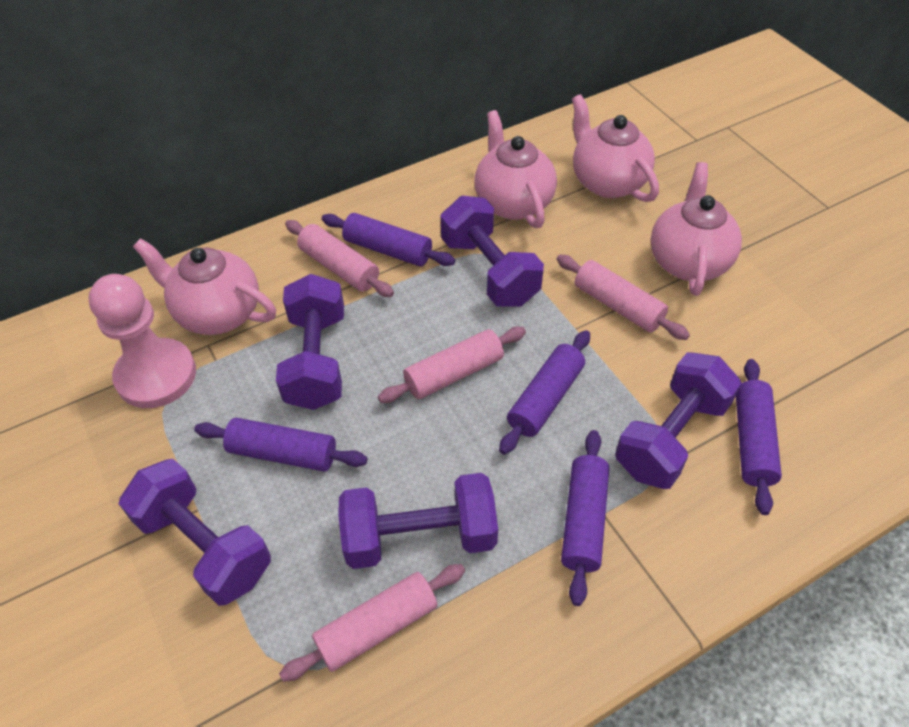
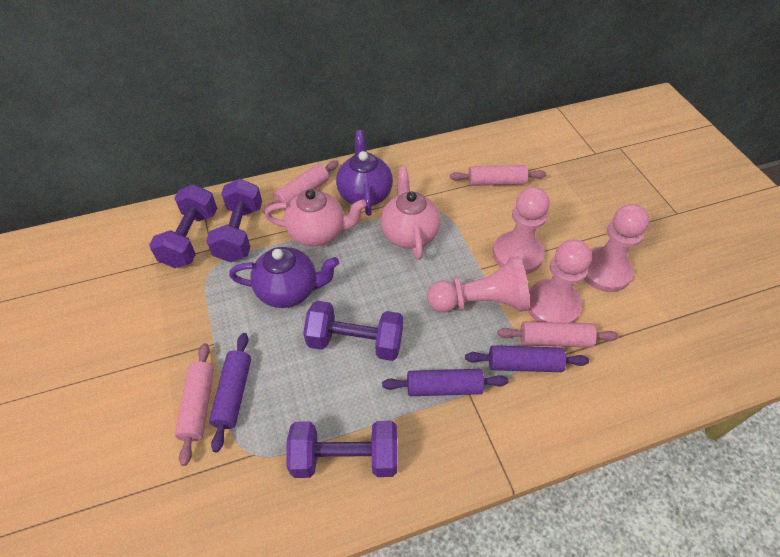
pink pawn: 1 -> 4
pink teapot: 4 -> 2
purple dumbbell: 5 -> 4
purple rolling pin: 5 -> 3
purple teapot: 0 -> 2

+--

■ WHAT IS REQUIRED ■
Everything from the line containing "pink teapot: 4 -> 2" through the final line of the records is what you should print, exactly and with nothing added.

■ SOLUTION ■
pink teapot: 4 -> 2
purple dumbbell: 5 -> 4
purple rolling pin: 5 -> 3
purple teapot: 0 -> 2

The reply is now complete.